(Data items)

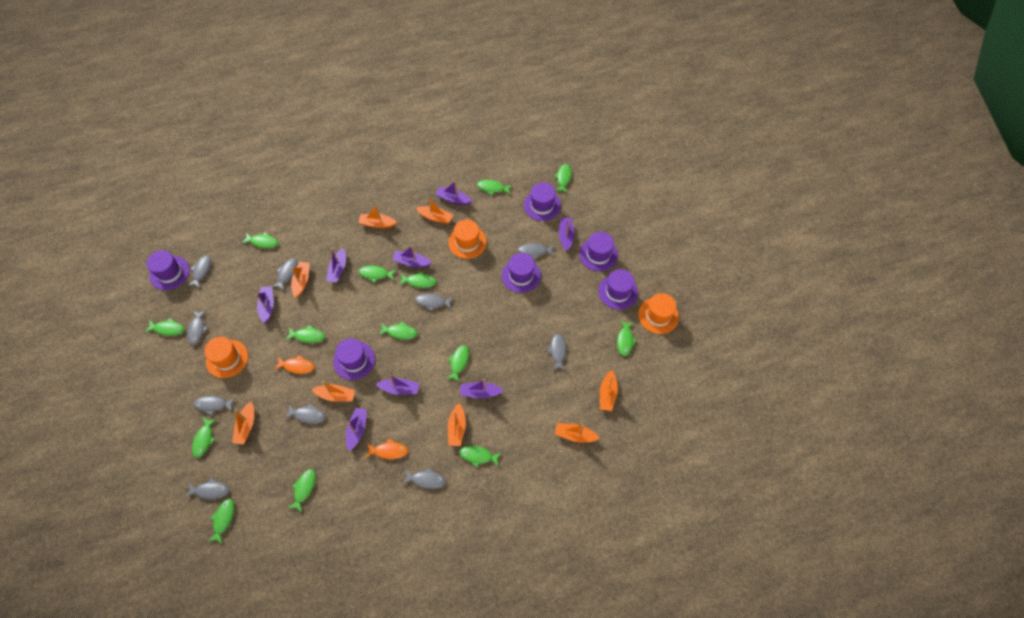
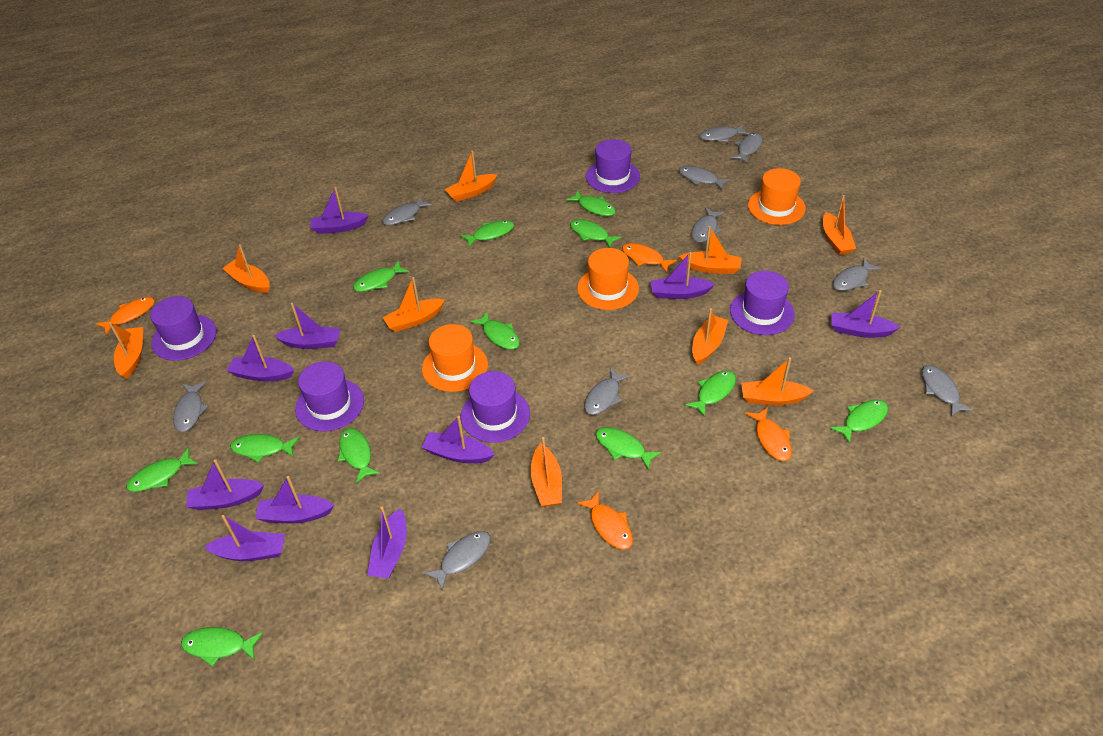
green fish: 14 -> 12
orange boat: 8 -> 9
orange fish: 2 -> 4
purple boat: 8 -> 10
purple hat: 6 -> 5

Prompt
All the lines above should be reproduced exactly, and none of the pictures.

Answer area
green fish: 14 -> 12
orange boat: 8 -> 9
orange fish: 2 -> 4
purple boat: 8 -> 10
purple hat: 6 -> 5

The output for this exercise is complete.